Spatial reasoning data
--- START ---

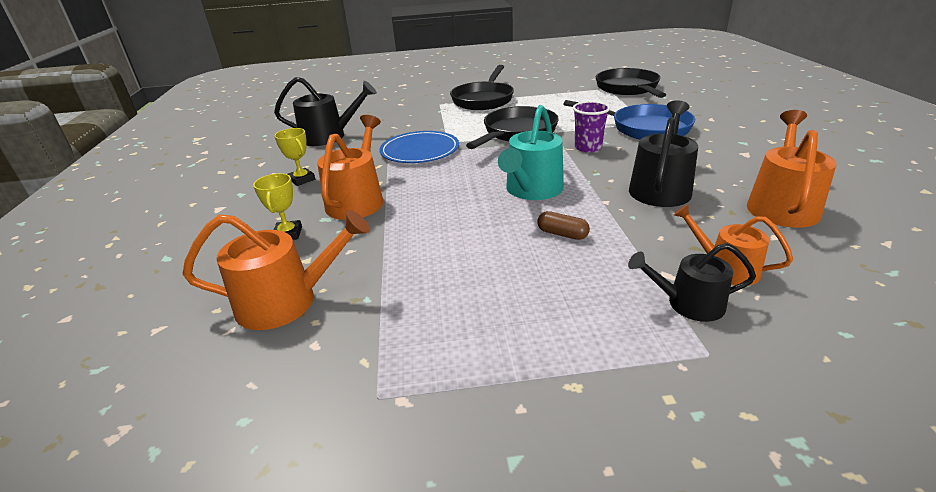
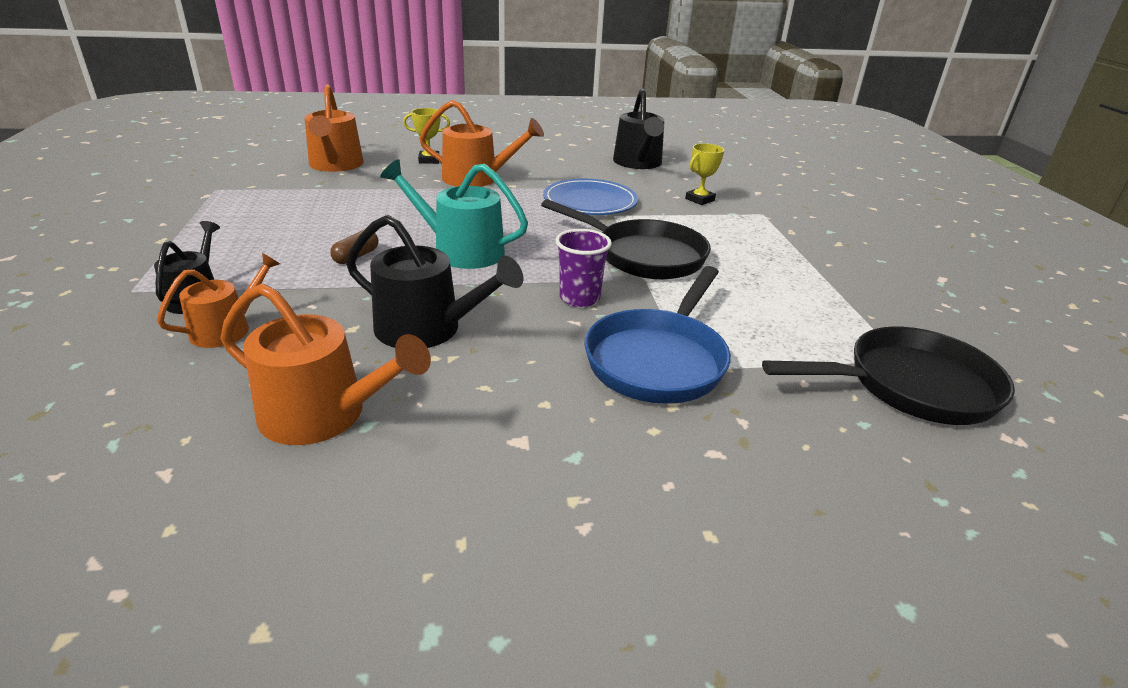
camera: 85 degrees right, 0 degrees up
yellow trophy [274,128,315,186] -> yellow trophy moved to [685,143,724,205]
black pan [450,65,514,110] -> none

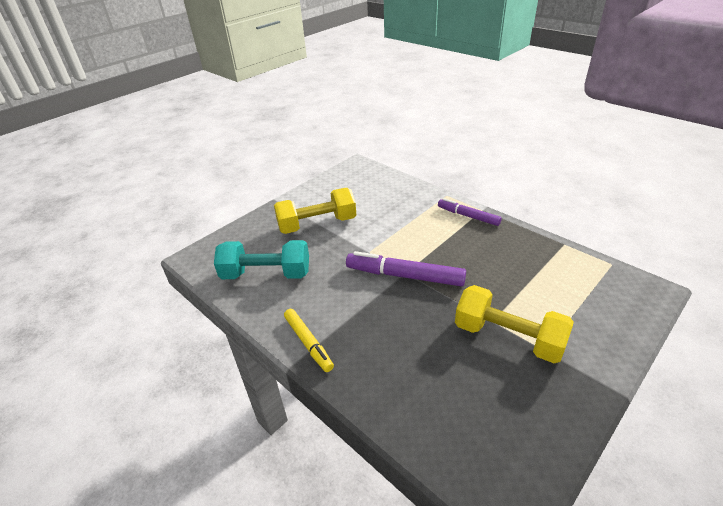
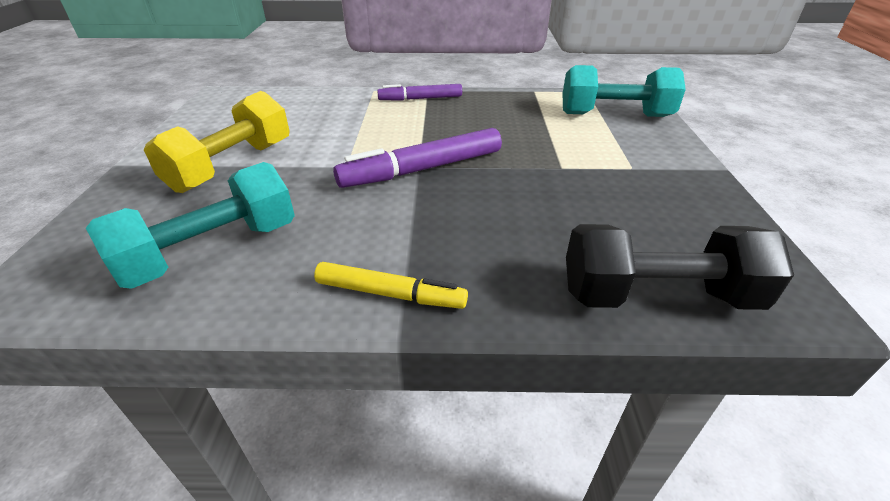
camera: 45 degrees left, 0 degrees up
yellow dumbbell [455,285,574,363] -> none
none -> turquoise dumbbell [563,65,686,117]
none -> black dumbbell [566,224,794,310]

--- END ---

**What is required**
Your copy should match the records above exactly, apart from the pictures, which stay out.

**Finished exercise**
camera: 85 degrees right, 0 degrees up
yellow trophy [274,128,315,186] -> yellow trophy moved to [685,143,724,205]
black pan [450,65,514,110] -> none

camera: 45 degrees left, 0 degrees up
yellow dumbbell [455,285,574,363] -> none
none -> turquoise dumbbell [563,65,686,117]
none -> black dumbbell [566,224,794,310]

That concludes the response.